(PROBLEM DESCRIPTION):
What you should end up with is an exact copy of the lines from the one holding "- green_deveduk (no. 1 from left) bottom left" through the last line of the entries below, both included, and nothing else; leave every picture out.

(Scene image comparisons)
= Beginning of Section =

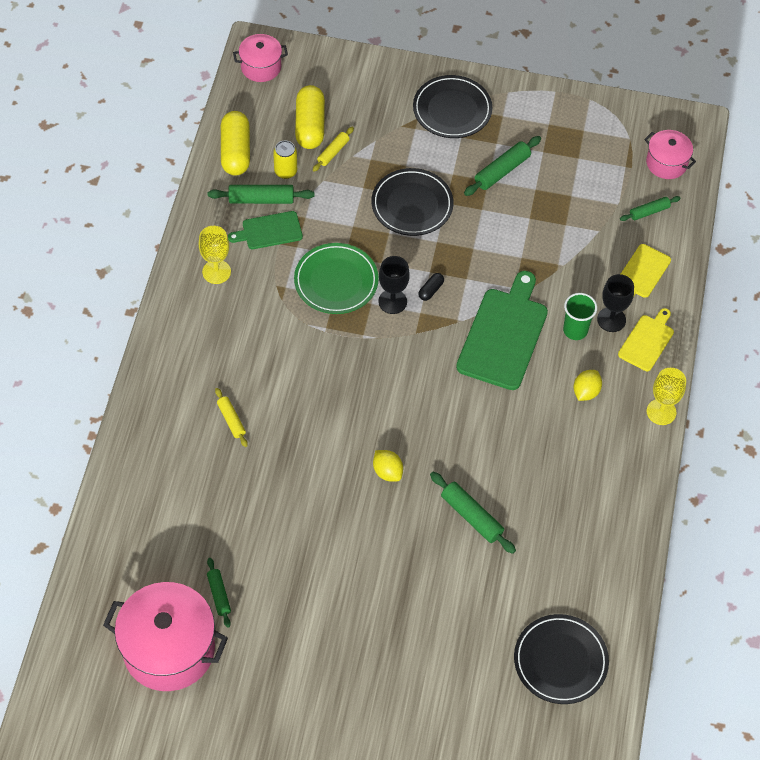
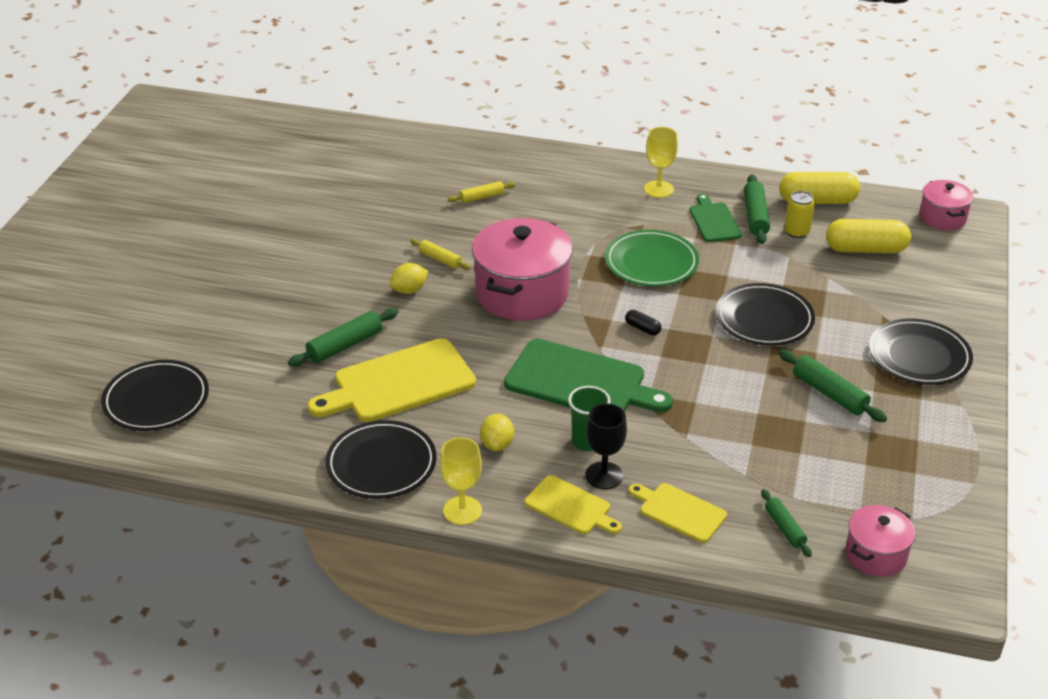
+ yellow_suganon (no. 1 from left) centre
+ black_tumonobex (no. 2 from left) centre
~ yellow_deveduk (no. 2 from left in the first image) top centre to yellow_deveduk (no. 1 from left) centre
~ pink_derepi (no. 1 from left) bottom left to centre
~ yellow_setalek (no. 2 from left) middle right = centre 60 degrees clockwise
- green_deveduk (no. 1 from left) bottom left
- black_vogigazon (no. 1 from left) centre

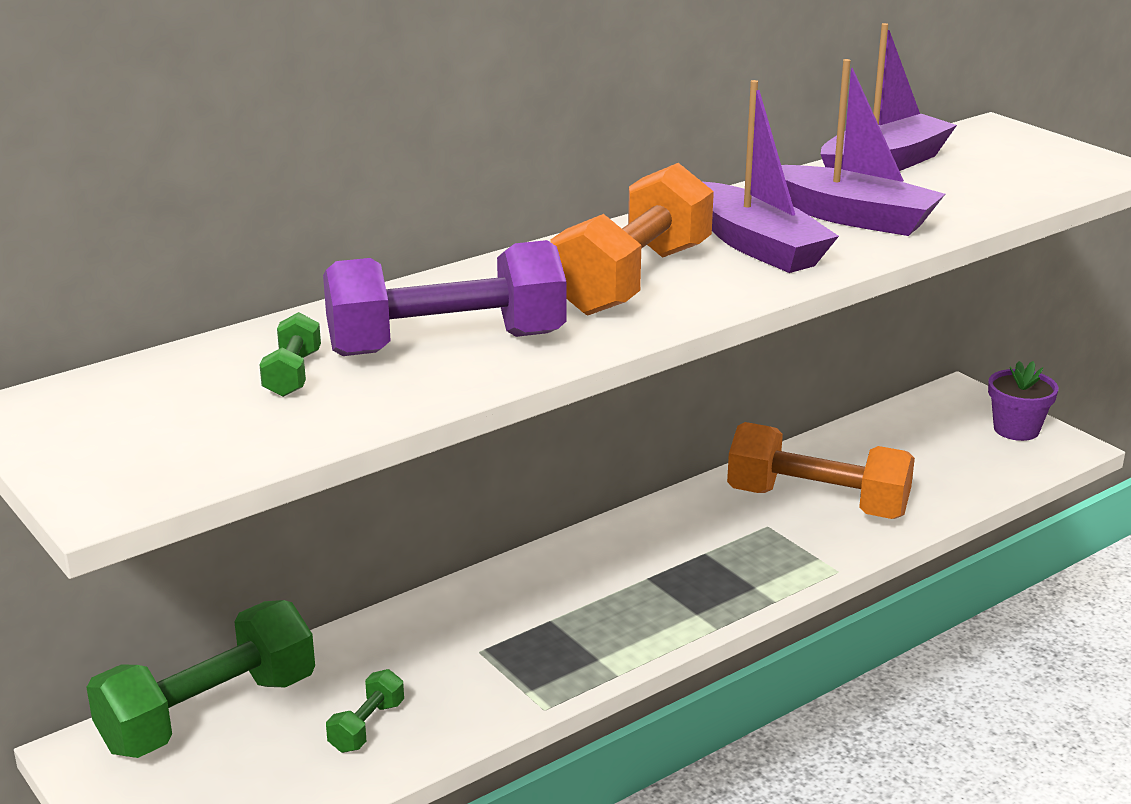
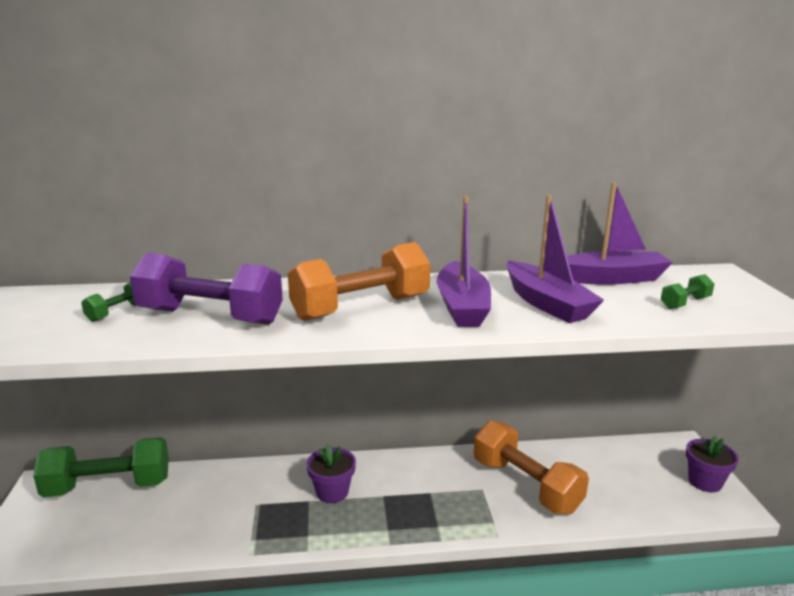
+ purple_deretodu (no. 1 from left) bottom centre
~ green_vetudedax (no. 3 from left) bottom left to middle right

= End of Section =

(EXERCISE RESULT):
- green_deveduk (no. 1 from left) bottom left
- black_vogigazon (no. 1 from left) centre

+ purple_deretodu (no. 1 from left) bottom centre
~ green_vetudedax (no. 3 from left) bottom left to middle right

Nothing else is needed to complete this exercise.